_WHAT IS REQUIRED:_ Reproduce the records below verbatim, from the line containing "confidential (815, 152)" down to the end of the records. Omit the pictures.

_DATA ROWS:_
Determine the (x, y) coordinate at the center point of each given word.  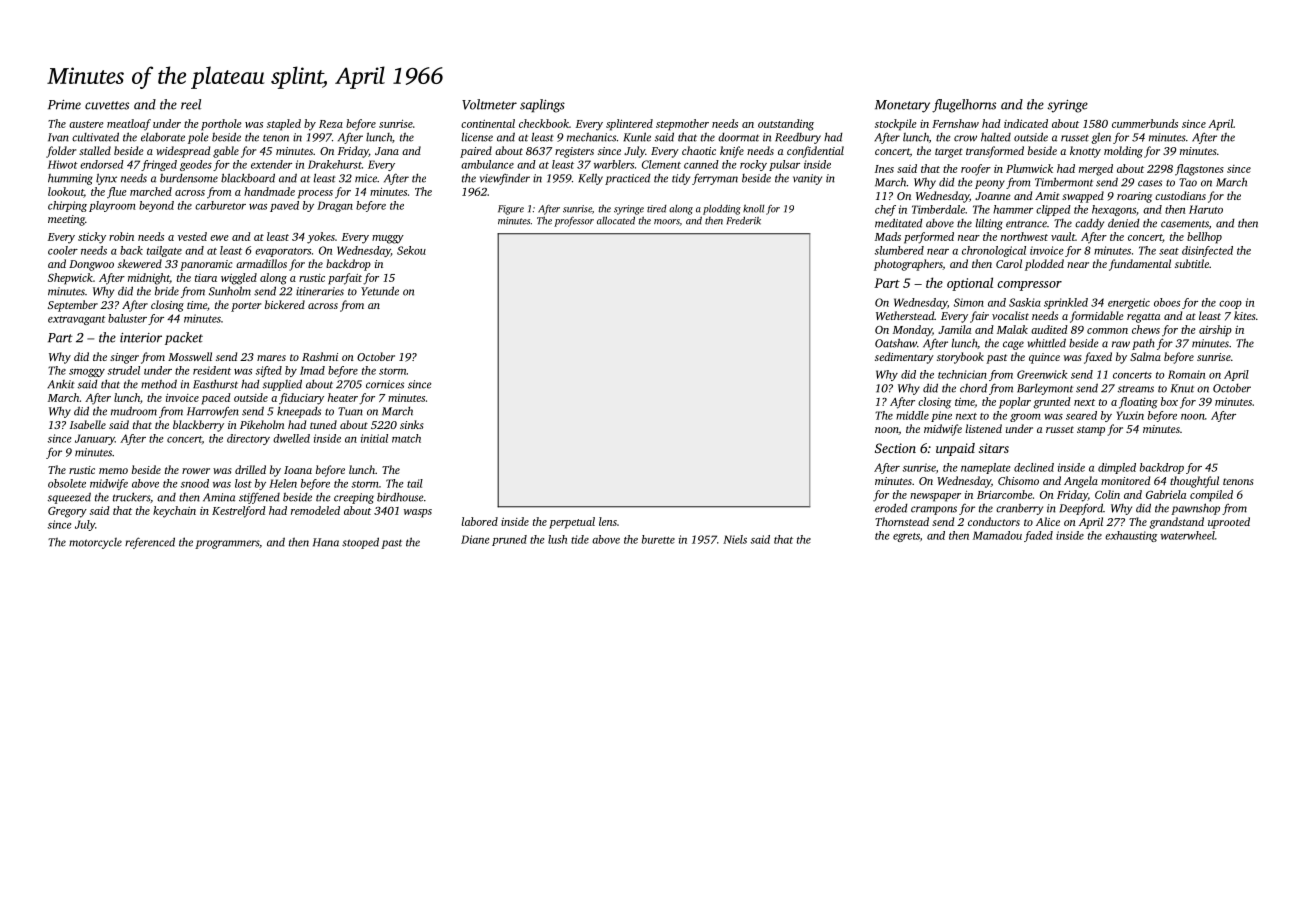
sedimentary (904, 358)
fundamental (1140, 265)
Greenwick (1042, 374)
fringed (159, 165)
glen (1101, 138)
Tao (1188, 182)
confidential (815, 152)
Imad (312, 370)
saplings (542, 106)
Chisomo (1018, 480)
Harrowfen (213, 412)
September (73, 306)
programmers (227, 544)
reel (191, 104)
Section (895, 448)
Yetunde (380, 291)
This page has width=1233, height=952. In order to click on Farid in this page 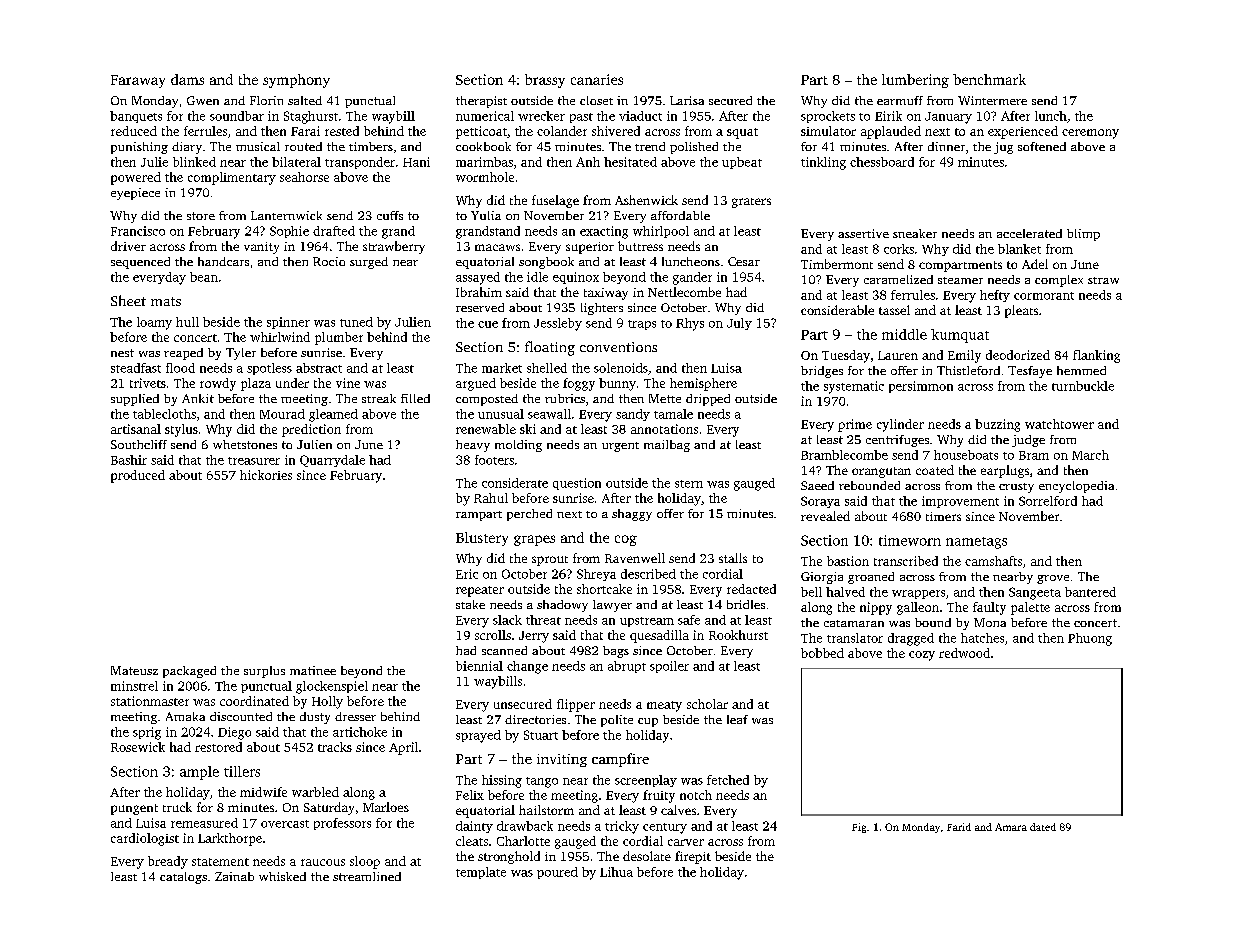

_FULL SOLUTION:_
confidential (815, 152)
Imad (312, 370)
saplings (542, 106)
Chisomo (1018, 480)
Harrowfen (213, 412)
September (73, 306)
programmers (227, 544)
reel (191, 104)
Section (895, 448)
Yetunde (380, 291)
This page has width=1233, height=952. In order to click on Farid in this page 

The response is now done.